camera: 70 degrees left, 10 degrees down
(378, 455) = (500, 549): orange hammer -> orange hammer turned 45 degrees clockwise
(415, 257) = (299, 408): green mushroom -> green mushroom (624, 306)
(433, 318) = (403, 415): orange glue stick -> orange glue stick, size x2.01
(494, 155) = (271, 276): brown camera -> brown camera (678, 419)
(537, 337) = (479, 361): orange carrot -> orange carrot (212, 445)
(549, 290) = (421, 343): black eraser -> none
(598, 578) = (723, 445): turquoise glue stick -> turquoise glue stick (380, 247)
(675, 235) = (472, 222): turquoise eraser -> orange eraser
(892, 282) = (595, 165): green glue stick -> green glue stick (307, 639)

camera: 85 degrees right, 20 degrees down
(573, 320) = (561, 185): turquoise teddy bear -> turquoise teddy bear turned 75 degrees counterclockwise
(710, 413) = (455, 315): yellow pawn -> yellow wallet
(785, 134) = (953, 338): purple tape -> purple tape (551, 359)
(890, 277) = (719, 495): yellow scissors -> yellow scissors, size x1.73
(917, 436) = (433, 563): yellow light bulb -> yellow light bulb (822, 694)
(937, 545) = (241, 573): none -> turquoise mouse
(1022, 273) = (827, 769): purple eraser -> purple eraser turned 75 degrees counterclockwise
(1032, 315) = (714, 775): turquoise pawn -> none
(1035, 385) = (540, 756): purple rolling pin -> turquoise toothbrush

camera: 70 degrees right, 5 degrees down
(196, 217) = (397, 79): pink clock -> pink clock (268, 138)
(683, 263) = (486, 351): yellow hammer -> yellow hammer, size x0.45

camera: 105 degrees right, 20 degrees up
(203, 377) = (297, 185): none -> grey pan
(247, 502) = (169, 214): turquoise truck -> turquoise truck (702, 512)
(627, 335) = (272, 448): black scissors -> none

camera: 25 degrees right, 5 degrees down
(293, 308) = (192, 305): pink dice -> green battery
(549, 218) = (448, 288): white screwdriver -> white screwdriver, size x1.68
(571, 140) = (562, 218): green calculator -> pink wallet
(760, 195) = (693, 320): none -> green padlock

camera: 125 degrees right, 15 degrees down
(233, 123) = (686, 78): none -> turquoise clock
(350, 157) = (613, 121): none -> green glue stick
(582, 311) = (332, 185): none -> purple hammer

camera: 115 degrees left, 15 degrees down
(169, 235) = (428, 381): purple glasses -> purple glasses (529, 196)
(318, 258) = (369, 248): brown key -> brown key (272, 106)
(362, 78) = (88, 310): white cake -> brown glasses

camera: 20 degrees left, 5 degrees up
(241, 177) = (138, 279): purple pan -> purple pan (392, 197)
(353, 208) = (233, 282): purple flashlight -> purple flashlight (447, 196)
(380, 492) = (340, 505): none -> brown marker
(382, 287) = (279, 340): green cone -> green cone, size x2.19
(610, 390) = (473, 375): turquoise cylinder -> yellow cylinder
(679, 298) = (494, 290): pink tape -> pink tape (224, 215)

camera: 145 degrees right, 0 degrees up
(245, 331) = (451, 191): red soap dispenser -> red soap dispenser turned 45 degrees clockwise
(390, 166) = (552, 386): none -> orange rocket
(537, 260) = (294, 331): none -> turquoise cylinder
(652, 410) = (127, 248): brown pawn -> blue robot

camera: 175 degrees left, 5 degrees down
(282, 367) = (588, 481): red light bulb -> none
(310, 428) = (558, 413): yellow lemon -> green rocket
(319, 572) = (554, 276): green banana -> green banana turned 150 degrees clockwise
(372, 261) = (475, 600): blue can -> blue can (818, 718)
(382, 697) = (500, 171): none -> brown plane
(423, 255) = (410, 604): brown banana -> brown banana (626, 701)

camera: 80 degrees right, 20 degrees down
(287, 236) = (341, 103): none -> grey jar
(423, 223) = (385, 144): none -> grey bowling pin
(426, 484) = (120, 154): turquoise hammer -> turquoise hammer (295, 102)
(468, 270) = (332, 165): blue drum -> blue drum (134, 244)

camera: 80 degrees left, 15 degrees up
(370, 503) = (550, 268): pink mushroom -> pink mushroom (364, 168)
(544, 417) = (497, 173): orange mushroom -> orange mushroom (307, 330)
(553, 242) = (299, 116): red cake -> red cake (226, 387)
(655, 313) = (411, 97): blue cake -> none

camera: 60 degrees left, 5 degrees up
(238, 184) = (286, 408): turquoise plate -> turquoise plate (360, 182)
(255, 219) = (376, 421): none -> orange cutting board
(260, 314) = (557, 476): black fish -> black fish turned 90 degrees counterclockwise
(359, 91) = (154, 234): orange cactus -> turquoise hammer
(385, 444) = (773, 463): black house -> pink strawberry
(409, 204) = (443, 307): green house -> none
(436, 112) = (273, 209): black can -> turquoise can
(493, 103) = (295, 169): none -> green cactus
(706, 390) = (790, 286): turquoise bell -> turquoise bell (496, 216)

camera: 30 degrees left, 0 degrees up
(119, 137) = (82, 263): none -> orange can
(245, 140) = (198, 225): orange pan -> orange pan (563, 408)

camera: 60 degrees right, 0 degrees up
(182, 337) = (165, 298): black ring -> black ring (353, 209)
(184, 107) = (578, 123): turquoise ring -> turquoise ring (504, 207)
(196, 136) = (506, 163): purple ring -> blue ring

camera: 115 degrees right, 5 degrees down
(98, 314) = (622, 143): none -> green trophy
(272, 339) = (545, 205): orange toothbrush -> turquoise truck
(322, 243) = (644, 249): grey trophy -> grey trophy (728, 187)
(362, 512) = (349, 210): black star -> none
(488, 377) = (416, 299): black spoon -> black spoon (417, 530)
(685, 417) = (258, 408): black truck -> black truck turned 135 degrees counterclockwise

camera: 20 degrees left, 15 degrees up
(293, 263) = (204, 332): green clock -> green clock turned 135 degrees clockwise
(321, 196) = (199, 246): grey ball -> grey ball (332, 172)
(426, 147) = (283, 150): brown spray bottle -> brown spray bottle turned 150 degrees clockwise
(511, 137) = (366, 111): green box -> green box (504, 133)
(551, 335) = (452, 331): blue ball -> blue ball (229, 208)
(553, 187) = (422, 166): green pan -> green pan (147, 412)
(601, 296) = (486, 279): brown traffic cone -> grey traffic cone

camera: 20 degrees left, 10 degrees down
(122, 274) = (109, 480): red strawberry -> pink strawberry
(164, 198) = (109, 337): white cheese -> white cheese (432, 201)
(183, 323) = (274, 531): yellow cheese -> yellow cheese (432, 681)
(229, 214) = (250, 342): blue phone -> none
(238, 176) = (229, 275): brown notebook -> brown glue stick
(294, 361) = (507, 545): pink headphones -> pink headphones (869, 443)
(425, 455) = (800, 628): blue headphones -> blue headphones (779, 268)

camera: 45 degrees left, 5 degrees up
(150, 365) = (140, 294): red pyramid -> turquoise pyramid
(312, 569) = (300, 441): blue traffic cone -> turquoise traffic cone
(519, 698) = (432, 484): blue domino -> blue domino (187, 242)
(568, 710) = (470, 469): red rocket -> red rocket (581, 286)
● ● ●
- _EXERCISE DESCRIPTION_
Copy out all lines of the material above in which "mushroom" occurs.

- _ANSWER TO THIS TASK_
(415, 257) = (299, 408): green mushroom -> green mushroom (624, 306)
(370, 503) = (550, 268): pink mushroom -> pink mushroom (364, 168)
(544, 417) = (497, 173): orange mushroom -> orange mushroom (307, 330)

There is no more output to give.